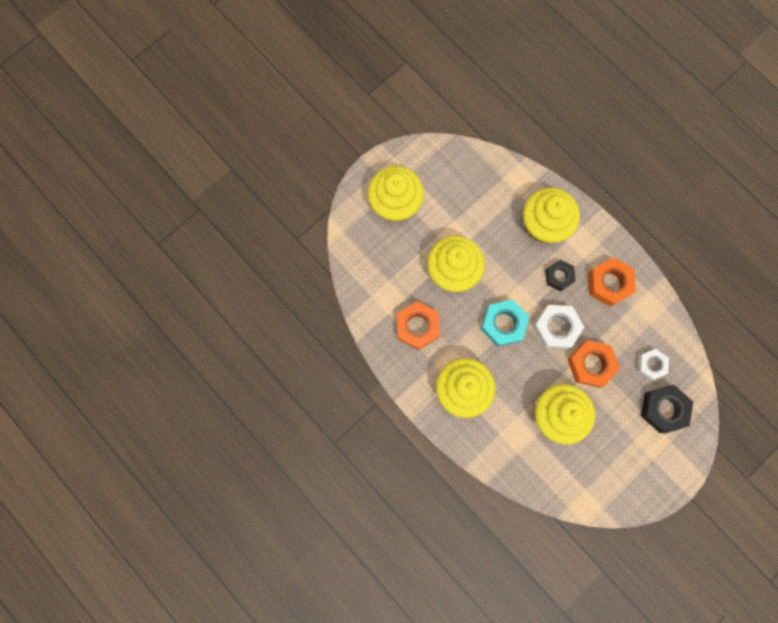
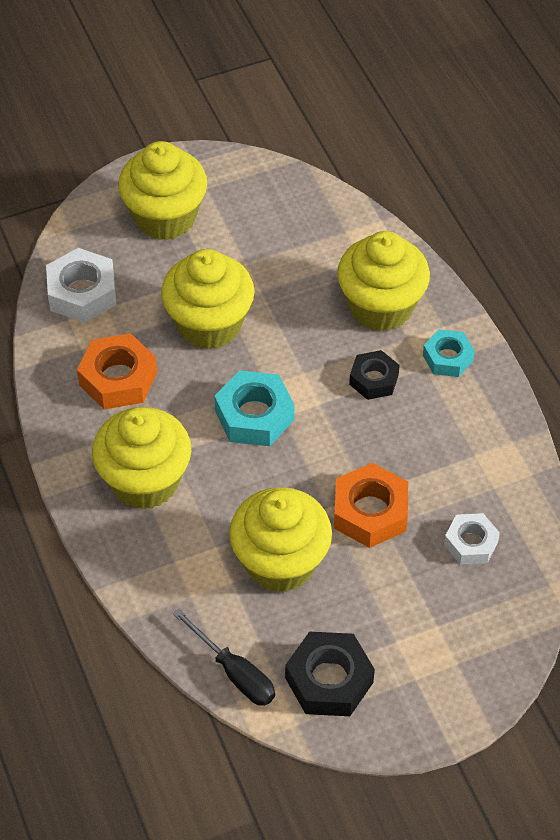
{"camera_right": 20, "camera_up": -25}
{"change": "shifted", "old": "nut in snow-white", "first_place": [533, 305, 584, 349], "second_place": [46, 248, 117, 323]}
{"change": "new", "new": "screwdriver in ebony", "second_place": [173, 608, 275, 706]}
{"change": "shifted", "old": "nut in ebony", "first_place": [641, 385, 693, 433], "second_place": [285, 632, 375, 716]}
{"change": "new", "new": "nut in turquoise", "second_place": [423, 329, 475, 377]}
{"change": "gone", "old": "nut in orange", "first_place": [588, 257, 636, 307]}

What you should do. Print the records verbatim, without pictures.

Answer space.
{"camera_right": 20, "camera_up": -25}
{"change": "shifted", "old": "nut in snow-white", "first_place": [533, 305, 584, 349], "second_place": [46, 248, 117, 323]}
{"change": "new", "new": "screwdriver in ebony", "second_place": [173, 608, 275, 706]}
{"change": "shifted", "old": "nut in ebony", "first_place": [641, 385, 693, 433], "second_place": [285, 632, 375, 716]}
{"change": "new", "new": "nut in turquoise", "second_place": [423, 329, 475, 377]}
{"change": "gone", "old": "nut in orange", "first_place": [588, 257, 636, 307]}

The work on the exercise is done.